> _Prompt_:
Print nothing except the lines of the listing below from the line with "first_place: [110, 347]" to the line with "old: grey pan", each exactly as written, both ends included.

[Start of section]

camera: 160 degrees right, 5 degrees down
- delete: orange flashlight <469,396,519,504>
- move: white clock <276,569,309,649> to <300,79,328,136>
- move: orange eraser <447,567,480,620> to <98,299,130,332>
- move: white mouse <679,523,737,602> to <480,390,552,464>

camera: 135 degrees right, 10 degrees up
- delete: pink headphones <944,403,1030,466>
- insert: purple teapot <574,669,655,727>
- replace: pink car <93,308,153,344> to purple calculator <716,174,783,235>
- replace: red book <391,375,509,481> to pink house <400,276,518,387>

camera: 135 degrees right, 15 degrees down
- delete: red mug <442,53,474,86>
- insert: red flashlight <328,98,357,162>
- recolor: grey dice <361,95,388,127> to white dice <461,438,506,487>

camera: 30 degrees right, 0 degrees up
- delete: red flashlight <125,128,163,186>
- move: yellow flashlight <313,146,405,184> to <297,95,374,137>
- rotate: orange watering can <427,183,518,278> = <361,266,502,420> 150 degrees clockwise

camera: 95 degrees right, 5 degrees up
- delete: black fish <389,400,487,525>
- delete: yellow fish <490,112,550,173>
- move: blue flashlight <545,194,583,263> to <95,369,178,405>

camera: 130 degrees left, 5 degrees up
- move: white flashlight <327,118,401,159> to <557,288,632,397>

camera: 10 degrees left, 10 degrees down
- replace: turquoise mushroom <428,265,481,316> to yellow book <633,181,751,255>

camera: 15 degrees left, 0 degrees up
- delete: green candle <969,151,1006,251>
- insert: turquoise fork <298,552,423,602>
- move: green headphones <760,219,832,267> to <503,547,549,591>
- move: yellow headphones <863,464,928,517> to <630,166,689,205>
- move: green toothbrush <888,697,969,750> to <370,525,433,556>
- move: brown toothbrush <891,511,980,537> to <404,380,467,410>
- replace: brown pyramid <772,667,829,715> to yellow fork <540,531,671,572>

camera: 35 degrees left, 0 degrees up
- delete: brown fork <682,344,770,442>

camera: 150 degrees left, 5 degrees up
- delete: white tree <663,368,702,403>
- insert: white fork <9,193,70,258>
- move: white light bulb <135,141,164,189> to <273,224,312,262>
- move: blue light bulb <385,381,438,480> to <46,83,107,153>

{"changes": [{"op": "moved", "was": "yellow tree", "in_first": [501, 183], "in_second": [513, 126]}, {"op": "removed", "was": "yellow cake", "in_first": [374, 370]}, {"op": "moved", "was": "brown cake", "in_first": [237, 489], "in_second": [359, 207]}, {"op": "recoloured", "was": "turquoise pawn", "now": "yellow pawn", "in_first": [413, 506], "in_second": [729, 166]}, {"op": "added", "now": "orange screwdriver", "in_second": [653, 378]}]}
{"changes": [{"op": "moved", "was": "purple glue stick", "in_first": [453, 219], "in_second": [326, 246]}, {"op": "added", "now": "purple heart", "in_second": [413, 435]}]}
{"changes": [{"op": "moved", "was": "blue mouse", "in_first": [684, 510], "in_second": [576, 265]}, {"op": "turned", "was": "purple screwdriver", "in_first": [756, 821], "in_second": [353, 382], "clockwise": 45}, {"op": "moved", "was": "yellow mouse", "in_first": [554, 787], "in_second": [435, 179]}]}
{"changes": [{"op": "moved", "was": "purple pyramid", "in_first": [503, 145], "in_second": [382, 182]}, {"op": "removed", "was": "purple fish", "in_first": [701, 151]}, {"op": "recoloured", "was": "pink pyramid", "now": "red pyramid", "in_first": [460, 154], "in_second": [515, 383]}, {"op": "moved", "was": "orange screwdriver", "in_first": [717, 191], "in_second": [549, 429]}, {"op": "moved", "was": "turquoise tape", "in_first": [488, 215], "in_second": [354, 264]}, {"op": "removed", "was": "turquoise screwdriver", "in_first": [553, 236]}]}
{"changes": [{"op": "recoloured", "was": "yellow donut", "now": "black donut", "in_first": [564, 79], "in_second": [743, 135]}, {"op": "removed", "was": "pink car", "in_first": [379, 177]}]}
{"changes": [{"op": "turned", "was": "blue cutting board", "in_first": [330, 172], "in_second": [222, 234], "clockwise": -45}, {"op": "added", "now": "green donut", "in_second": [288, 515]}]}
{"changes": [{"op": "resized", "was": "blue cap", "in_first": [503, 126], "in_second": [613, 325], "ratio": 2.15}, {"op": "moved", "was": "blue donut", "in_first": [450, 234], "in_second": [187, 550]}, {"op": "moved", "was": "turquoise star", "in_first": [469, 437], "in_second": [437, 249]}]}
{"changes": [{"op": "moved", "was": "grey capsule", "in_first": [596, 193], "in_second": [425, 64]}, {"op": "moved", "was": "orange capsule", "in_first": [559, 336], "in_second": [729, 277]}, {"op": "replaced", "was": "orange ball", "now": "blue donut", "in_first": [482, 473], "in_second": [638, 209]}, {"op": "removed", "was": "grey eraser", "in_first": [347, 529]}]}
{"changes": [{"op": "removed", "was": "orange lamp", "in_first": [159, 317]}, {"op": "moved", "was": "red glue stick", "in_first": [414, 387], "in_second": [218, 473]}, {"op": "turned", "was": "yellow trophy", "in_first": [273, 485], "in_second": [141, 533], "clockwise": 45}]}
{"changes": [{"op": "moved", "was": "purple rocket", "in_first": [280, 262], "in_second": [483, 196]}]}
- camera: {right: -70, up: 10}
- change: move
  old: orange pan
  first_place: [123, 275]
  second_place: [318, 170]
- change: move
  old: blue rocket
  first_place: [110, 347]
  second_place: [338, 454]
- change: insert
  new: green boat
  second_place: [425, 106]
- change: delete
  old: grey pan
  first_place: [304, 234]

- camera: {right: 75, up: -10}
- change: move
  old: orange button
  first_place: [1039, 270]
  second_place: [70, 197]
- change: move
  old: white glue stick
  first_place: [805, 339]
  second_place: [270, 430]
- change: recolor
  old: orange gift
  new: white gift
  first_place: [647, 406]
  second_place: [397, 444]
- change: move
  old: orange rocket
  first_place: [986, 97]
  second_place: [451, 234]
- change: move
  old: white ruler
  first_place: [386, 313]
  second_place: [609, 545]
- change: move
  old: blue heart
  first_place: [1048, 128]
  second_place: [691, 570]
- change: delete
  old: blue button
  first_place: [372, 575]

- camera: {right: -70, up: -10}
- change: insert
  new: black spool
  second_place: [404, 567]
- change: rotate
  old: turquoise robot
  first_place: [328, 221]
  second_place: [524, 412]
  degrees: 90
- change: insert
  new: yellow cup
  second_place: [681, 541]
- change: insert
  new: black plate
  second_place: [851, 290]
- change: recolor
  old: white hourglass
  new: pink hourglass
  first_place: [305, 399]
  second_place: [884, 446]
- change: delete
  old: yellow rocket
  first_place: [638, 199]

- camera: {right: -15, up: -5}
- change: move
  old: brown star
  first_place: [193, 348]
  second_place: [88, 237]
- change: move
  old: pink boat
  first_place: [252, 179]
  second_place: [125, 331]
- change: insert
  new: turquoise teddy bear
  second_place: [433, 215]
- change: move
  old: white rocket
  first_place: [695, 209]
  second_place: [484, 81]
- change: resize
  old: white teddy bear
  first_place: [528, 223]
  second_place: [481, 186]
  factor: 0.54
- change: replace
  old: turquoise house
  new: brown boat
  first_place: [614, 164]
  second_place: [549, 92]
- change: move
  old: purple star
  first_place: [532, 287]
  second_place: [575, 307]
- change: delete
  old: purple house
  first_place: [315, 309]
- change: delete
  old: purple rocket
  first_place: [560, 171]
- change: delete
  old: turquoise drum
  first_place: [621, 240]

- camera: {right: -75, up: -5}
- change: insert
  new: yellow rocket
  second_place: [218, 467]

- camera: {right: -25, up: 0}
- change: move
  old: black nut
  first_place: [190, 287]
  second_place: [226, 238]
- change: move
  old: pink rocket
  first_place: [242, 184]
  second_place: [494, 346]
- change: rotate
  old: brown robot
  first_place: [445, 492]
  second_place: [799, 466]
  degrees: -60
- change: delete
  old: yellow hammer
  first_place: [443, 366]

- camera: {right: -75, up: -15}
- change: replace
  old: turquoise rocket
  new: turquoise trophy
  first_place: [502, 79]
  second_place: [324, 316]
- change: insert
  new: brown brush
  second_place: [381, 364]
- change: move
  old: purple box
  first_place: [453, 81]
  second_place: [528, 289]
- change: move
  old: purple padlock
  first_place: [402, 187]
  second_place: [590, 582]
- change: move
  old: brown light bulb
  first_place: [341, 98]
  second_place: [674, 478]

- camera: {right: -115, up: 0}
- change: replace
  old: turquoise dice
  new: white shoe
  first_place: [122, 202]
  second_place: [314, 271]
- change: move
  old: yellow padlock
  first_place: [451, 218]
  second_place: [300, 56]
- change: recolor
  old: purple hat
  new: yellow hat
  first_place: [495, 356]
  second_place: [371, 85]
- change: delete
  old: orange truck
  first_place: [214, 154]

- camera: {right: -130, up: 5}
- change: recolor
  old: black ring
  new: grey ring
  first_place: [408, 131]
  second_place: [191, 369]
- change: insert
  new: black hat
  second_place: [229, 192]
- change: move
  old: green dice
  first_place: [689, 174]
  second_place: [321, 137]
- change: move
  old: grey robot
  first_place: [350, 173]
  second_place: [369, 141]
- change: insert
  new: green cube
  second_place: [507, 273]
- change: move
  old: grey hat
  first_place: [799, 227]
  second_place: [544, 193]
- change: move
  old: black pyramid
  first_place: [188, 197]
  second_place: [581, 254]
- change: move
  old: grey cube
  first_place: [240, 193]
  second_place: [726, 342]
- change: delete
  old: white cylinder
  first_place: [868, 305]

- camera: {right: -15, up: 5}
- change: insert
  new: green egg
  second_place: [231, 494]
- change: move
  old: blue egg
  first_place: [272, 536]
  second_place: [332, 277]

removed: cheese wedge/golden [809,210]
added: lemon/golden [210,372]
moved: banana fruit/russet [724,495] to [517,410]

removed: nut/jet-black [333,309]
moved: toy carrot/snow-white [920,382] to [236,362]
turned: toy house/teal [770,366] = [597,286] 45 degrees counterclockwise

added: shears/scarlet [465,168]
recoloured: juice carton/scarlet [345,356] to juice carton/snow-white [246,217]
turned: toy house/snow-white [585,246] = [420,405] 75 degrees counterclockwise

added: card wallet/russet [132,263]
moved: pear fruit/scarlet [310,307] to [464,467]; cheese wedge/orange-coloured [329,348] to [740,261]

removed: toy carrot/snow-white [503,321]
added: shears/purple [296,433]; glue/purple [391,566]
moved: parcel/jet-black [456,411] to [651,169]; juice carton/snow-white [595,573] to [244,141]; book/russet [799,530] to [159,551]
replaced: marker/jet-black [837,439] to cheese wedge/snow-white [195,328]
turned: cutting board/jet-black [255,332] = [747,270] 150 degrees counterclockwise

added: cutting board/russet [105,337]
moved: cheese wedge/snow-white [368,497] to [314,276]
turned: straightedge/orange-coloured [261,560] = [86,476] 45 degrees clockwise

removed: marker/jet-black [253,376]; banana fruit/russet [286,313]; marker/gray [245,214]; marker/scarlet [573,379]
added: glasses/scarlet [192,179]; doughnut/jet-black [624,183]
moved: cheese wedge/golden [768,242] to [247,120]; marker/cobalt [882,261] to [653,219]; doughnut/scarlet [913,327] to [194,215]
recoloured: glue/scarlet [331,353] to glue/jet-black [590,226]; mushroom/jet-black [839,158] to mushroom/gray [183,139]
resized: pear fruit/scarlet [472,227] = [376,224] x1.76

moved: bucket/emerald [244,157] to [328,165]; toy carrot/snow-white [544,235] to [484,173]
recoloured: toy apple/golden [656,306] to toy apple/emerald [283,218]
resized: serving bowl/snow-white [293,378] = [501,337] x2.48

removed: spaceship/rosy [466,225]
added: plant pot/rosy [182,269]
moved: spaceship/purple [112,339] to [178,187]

[End of section]

> _Solved problem_:
  first_place: [110, 347]
  second_place: [338, 454]
- change: insert
  new: green boat
  second_place: [425, 106]
- change: delete
  old: grey pan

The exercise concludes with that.